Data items
▶

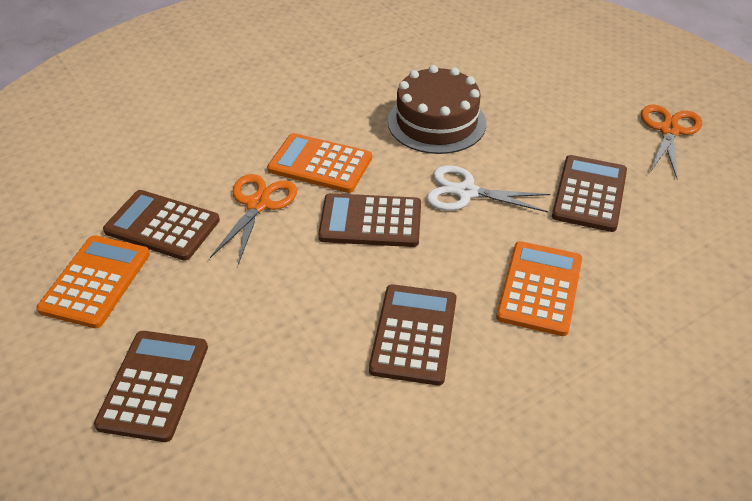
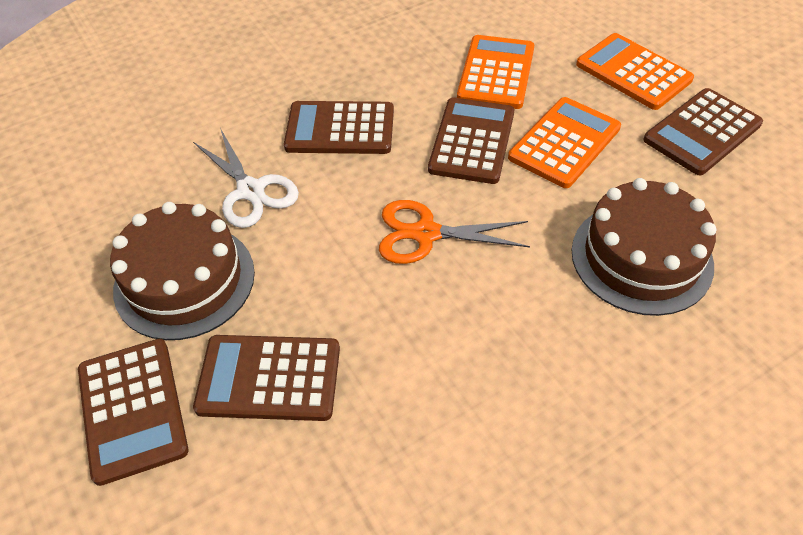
brown cake: 1 -> 2
orange scissors: 2 -> 1

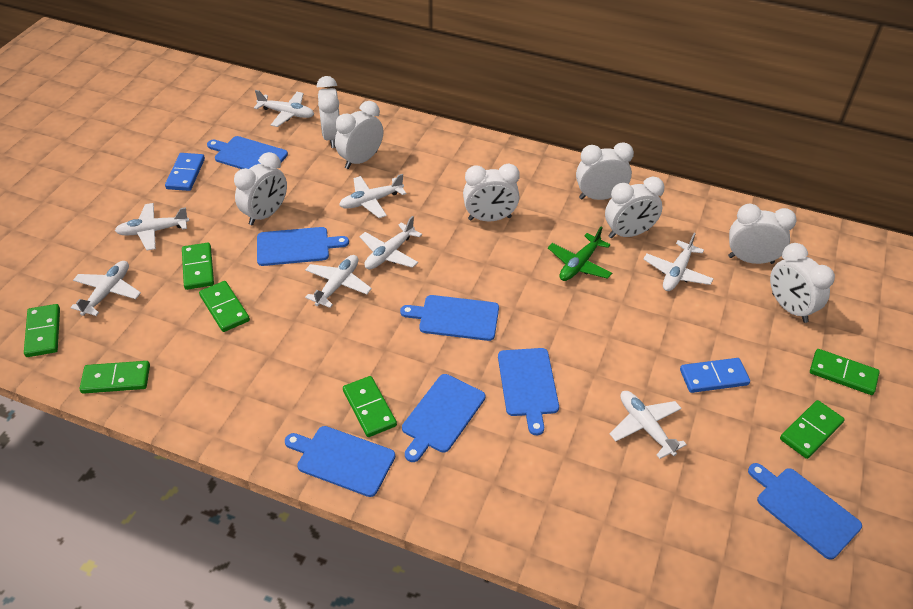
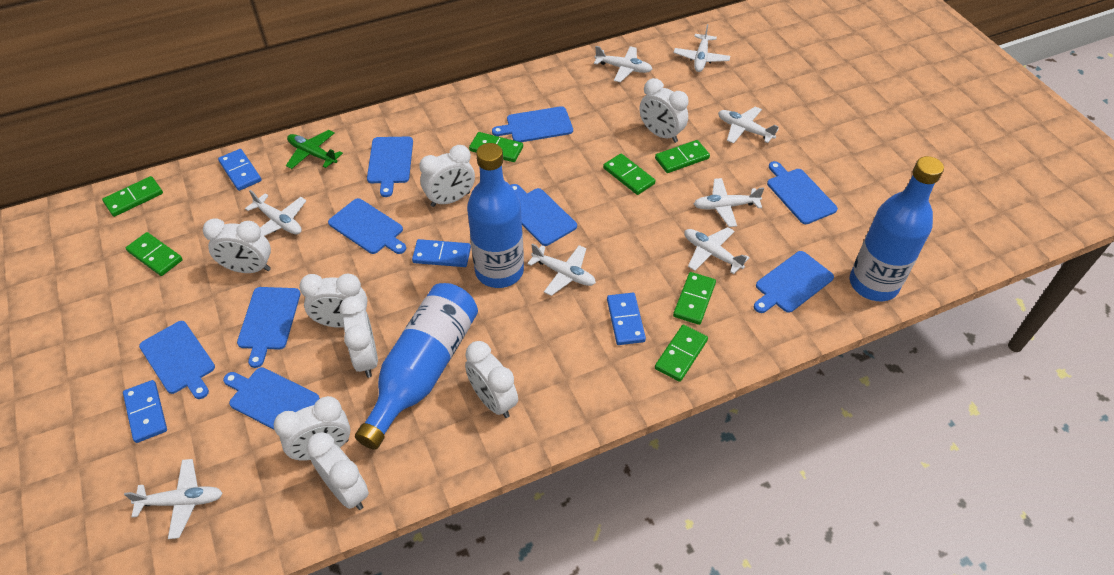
blue bottle: 0 -> 3
blue cutting board: 7 -> 9
blue domino: 2 -> 4

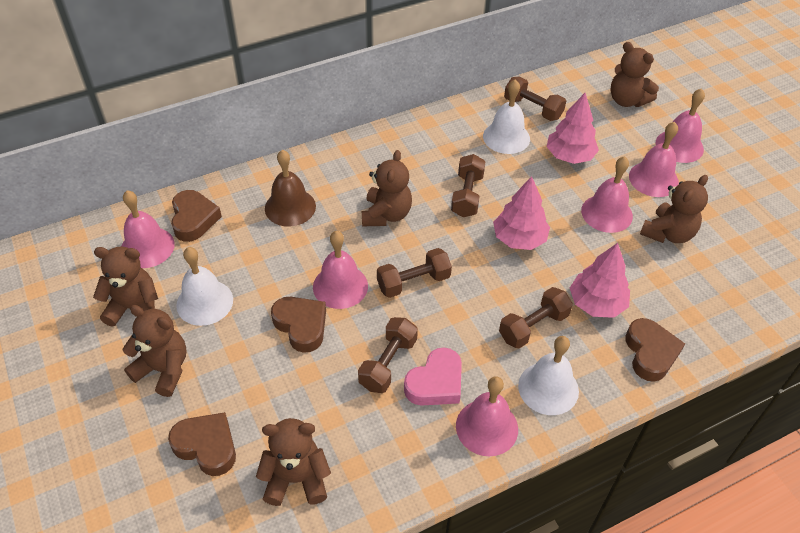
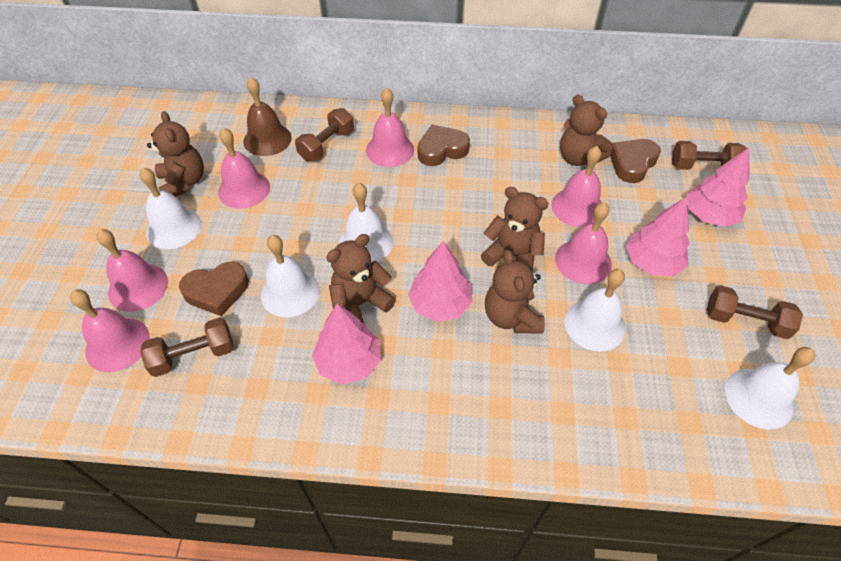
brown dumbbell: 5 -> 4
brown heart: 4 -> 3
brown teddy bear: 6 -> 5
pink heart: 1 -> 0
pink tree: 3 -> 4
white bell: 3 -> 5

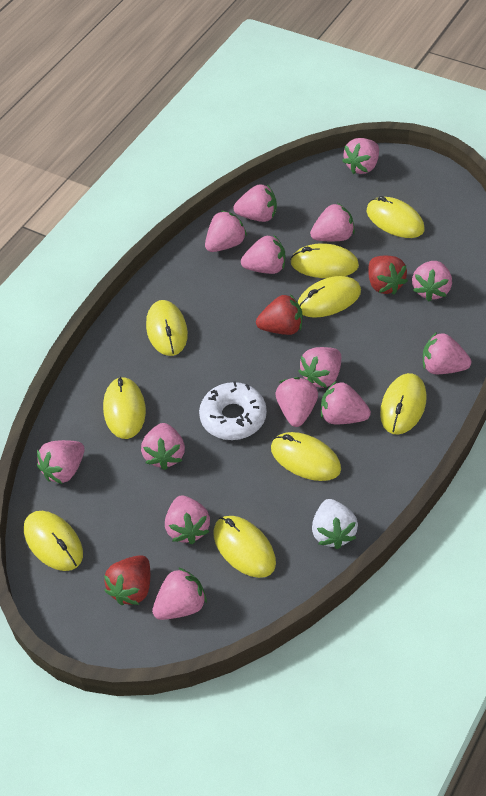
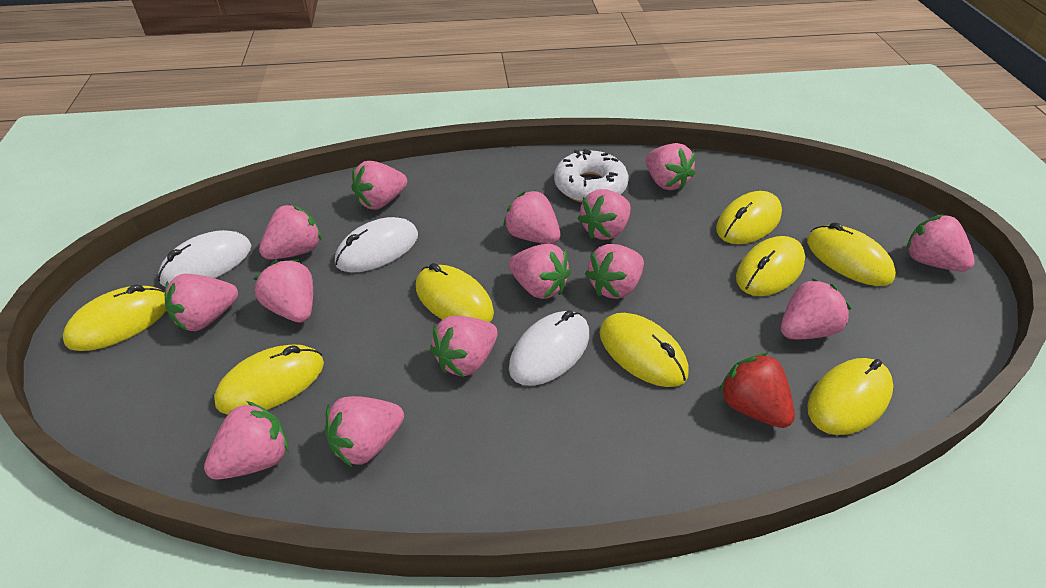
red strawberry: 3 -> 1
white mouse: 0 -> 3
white strawberry: 1 -> 0
yellow mouse: 9 -> 8

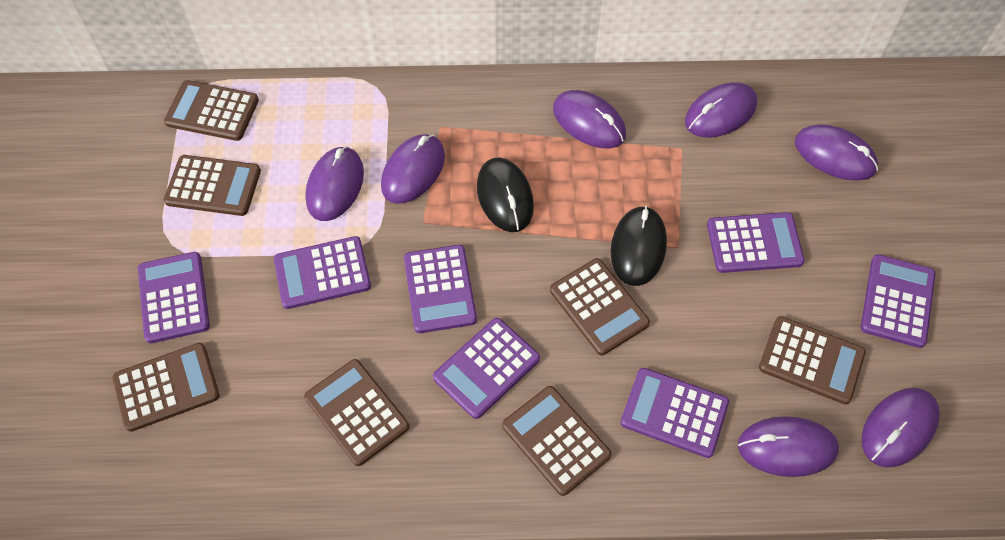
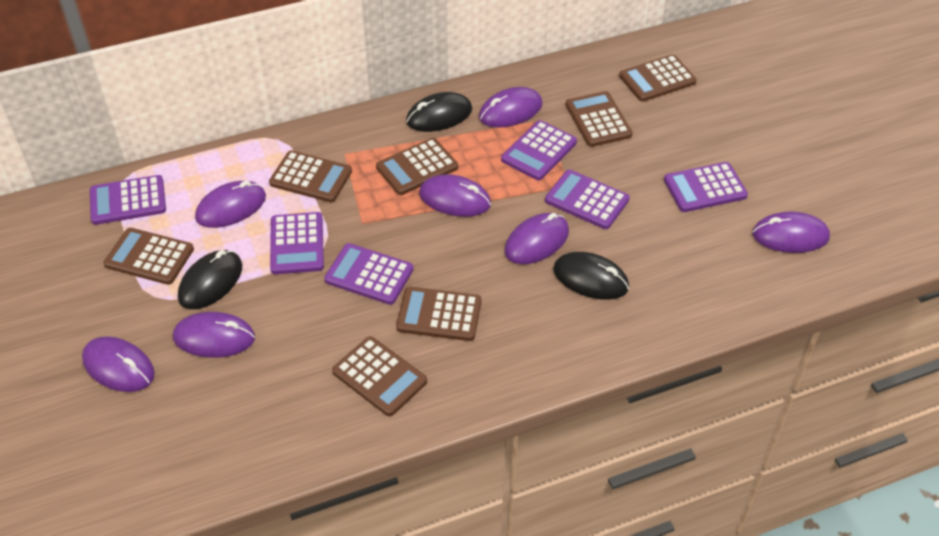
black mouse: 2 -> 3
purple calculator: 7 -> 6

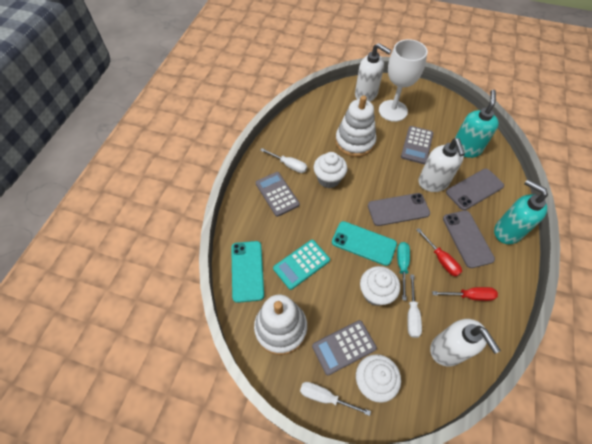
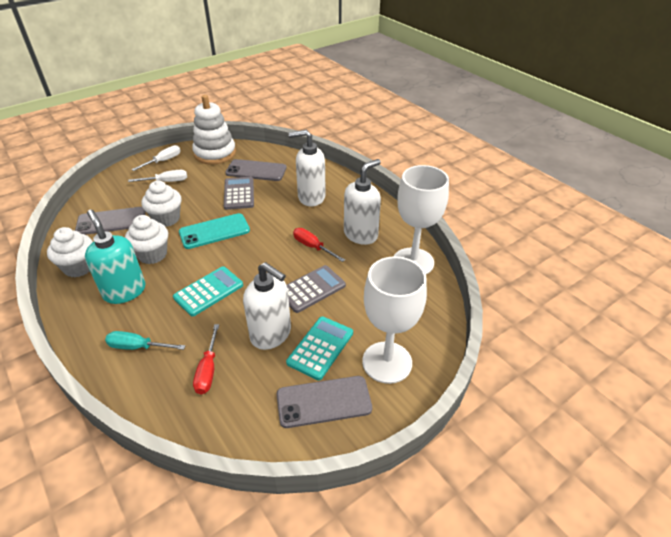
grey calculator: 3 -> 2
turquoise calculator: 1 -> 2
turquoise phone: 2 -> 1
turquoise soap dispenser: 2 -> 1
white goblet: 1 -> 2
white screwdriver: 3 -> 2
white stacking toy: 2 -> 1

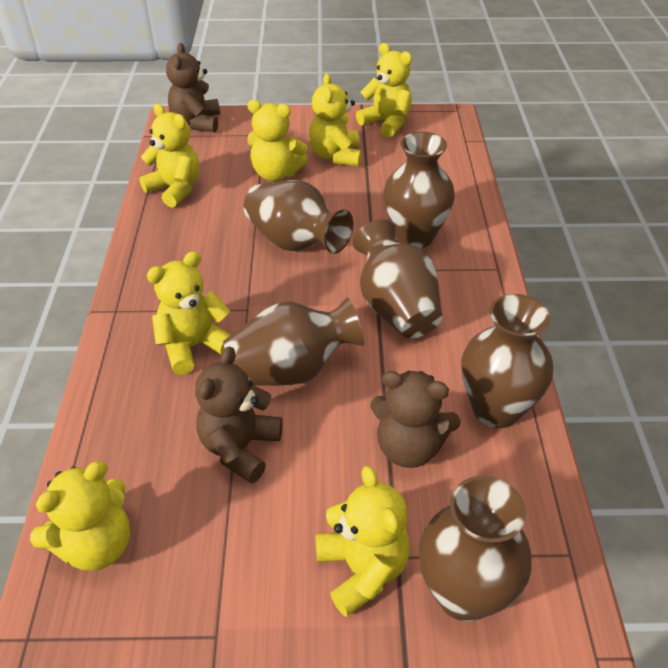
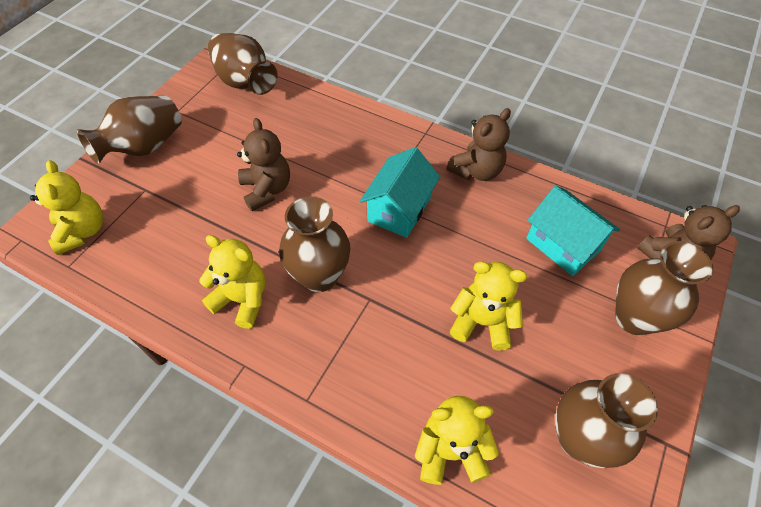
brown vase: 6 -> 5
turquoise house: 0 -> 2
yellow teddy bear: 7 -> 4

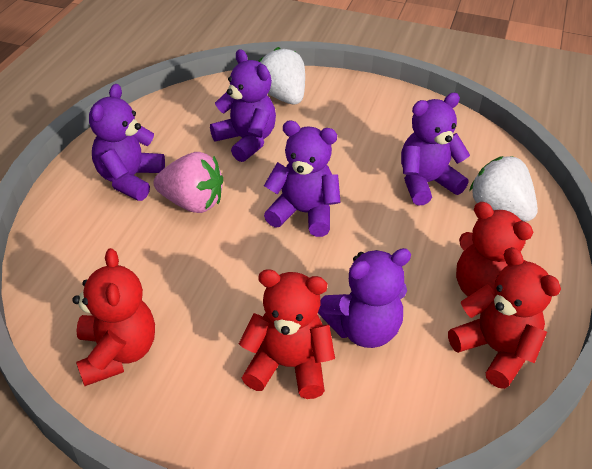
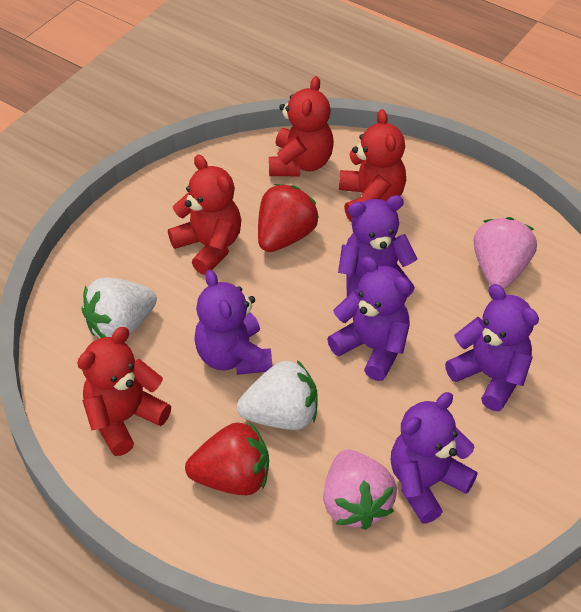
pink strawberry: 1 -> 2
red strawberry: 0 -> 2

◀

Above are the records; restate exactly the lines from the one containing "yellow mouse: 9 -> 8" through the one containing "brown vase: 6 -> 5", keeping pictures out.

TASK RESPONSE
yellow mouse: 9 -> 8

black mouse: 2 -> 3
purple calculator: 7 -> 6

grey calculator: 3 -> 2
turquoise calculator: 1 -> 2
turquoise phone: 2 -> 1
turquoise soap dispenser: 2 -> 1
white goblet: 1 -> 2
white screwdriver: 3 -> 2
white stacking toy: 2 -> 1

brown vase: 6 -> 5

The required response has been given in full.